(Aim of the task) Drop the pictures; give again exactly the lines from the one holding "red triangle: (174, 35)" through the end of the data.

'''

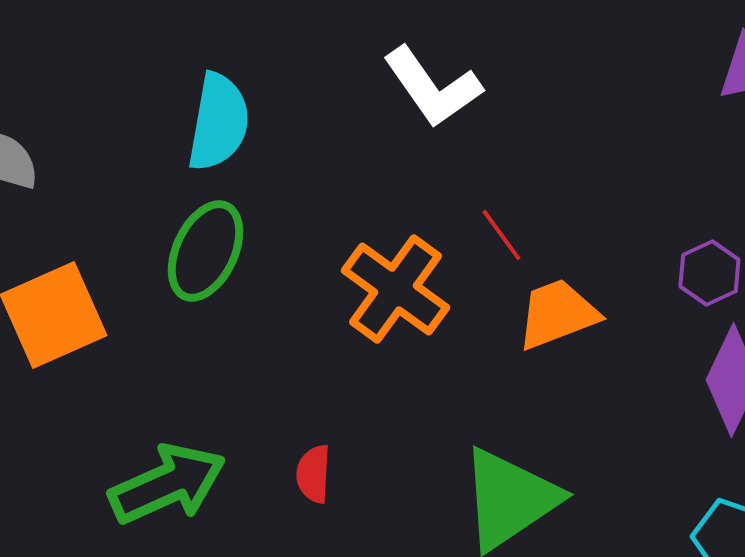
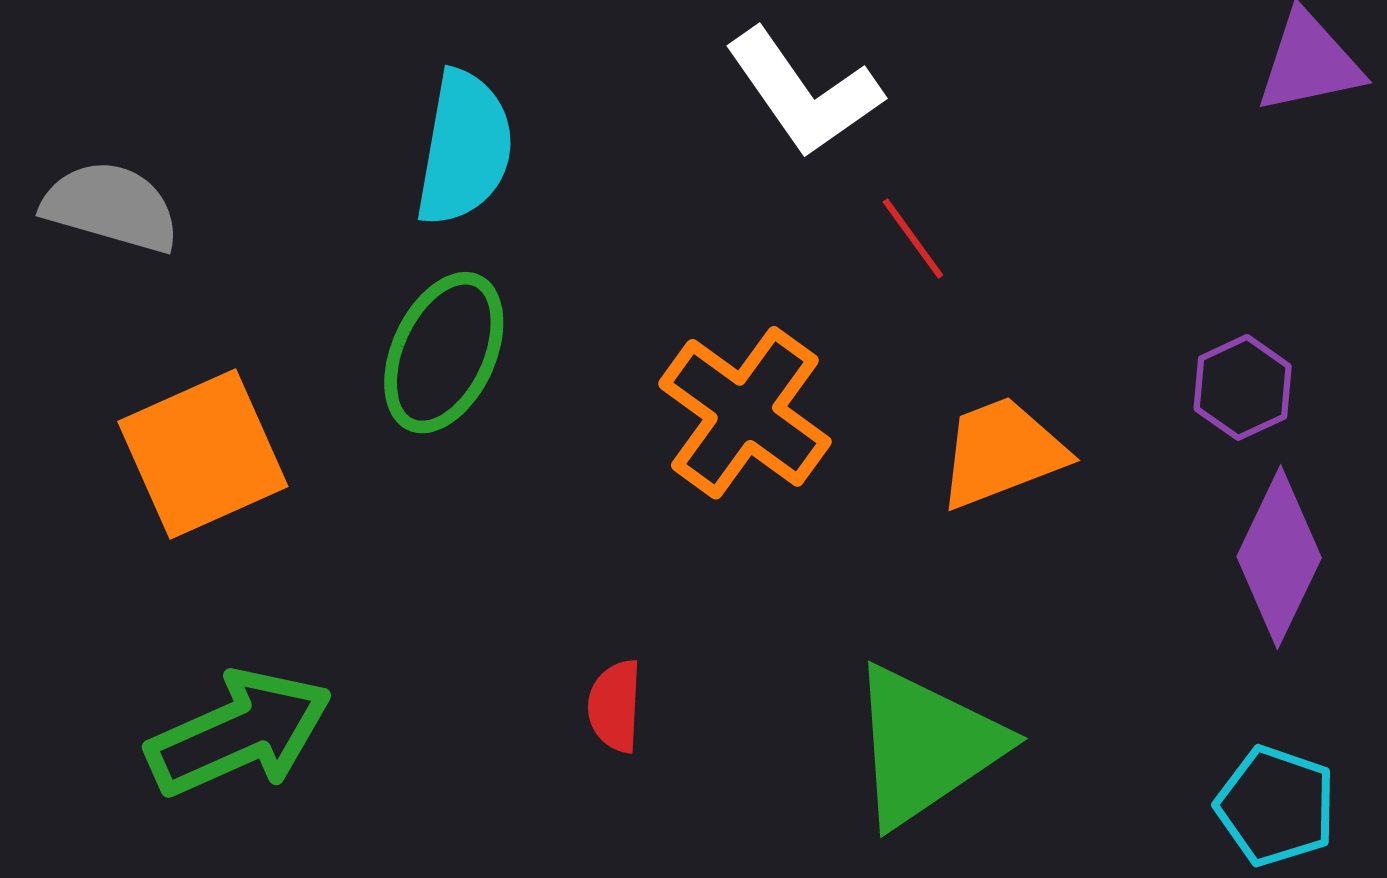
red line: (501, 235) -> (913, 238), moved
green arrow: (167, 484) -> (239, 733), moved

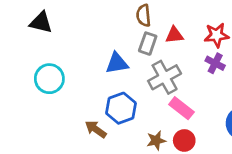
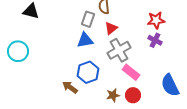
red triangle: (174, 35) -> (111, 28), moved, turned -32
gray rectangle: (148, 44) -> (88, 19), moved
cyan circle: (49, 79) -> (18, 51), moved

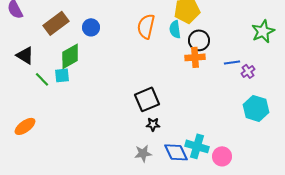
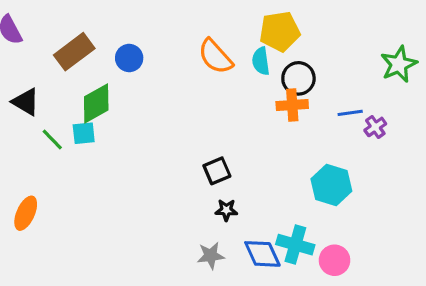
orange semicircle: (146, 26) -> (215, 56), turned -55
black square: (147, 99) -> (217, 171), size x0.7
cyan hexagon: (256, 108) -> (331, 185), moved
orange ellipse: (25, 126) -> (26, 213), turned -30

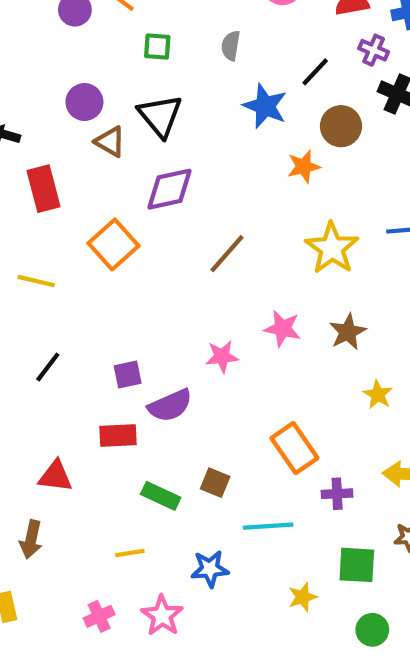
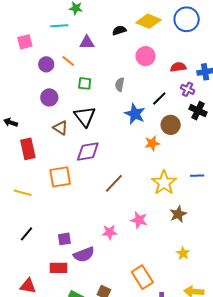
purple circle: (84, 102) -> (49, 97), moved
orange square: (113, 244) -> (60, 177), turned 30
brown star: (348, 332) -> (178, 214), moved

'''

(Reply to the exercise)
red triangle: (174, 35) -> (111, 28), moved, turned -32
gray rectangle: (148, 44) -> (88, 19), moved
cyan circle: (49, 79) -> (18, 51), moved

orange semicircle: (146, 26) -> (215, 56), turned -55
black square: (147, 99) -> (217, 171), size x0.7
cyan hexagon: (256, 108) -> (331, 185), moved
orange ellipse: (25, 126) -> (26, 213), turned -30

purple circle: (84, 102) -> (49, 97), moved
orange square: (113, 244) -> (60, 177), turned 30
brown star: (348, 332) -> (178, 214), moved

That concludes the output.